**Task instructions**
The entries below contain a stretch that opens with the line containing "orange star: [295,159,349,196]" and closes with the line containing "purple brush: [364,230,430,261]"; set down that stretch exactly, both ends included, and nothing else.

**Data for review**
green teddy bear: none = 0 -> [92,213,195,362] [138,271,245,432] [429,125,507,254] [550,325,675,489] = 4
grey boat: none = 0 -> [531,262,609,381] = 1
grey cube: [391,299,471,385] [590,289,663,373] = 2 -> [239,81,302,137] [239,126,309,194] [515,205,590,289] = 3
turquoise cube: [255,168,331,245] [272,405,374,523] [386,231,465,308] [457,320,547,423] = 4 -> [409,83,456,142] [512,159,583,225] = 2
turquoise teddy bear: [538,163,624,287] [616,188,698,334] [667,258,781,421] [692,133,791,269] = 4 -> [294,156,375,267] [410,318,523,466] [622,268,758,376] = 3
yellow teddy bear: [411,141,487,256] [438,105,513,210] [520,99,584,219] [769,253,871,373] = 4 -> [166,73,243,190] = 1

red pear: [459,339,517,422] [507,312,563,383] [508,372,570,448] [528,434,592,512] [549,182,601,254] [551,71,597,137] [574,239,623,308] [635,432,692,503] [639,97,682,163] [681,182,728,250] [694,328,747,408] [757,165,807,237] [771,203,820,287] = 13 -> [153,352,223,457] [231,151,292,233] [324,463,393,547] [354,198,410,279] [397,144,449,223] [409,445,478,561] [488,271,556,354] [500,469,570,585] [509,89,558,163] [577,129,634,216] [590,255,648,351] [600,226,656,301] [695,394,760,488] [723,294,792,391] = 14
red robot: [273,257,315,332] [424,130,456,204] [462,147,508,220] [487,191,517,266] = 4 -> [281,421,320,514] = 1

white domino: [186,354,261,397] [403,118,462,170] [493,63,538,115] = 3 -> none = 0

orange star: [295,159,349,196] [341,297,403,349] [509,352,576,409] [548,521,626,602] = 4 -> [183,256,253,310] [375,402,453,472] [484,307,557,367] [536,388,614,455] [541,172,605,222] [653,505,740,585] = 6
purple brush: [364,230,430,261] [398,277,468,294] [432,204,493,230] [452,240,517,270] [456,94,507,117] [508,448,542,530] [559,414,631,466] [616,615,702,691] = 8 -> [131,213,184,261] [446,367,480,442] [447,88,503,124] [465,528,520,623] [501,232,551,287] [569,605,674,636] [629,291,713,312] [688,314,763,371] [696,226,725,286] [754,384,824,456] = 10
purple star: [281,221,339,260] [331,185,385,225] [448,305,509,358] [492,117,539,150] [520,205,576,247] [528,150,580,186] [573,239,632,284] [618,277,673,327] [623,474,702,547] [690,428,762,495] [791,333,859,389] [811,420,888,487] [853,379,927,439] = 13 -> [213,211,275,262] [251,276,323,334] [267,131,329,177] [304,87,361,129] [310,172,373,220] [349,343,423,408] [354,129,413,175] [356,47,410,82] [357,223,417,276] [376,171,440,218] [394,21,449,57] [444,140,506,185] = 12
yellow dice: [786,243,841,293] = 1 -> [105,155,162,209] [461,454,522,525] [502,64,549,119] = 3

**Written reply**
orange star: [295,159,349,196] [341,297,403,349] [509,352,576,409] [548,521,626,602] = 4 -> [183,256,253,310] [375,402,453,472] [484,307,557,367] [536,388,614,455] [541,172,605,222] [653,505,740,585] = 6
purple brush: [364,230,430,261] [398,277,468,294] [432,204,493,230] [452,240,517,270] [456,94,507,117] [508,448,542,530] [559,414,631,466] [616,615,702,691] = 8 -> [131,213,184,261] [446,367,480,442] [447,88,503,124] [465,528,520,623] [501,232,551,287] [569,605,674,636] [629,291,713,312] [688,314,763,371] [696,226,725,286] [754,384,824,456] = 10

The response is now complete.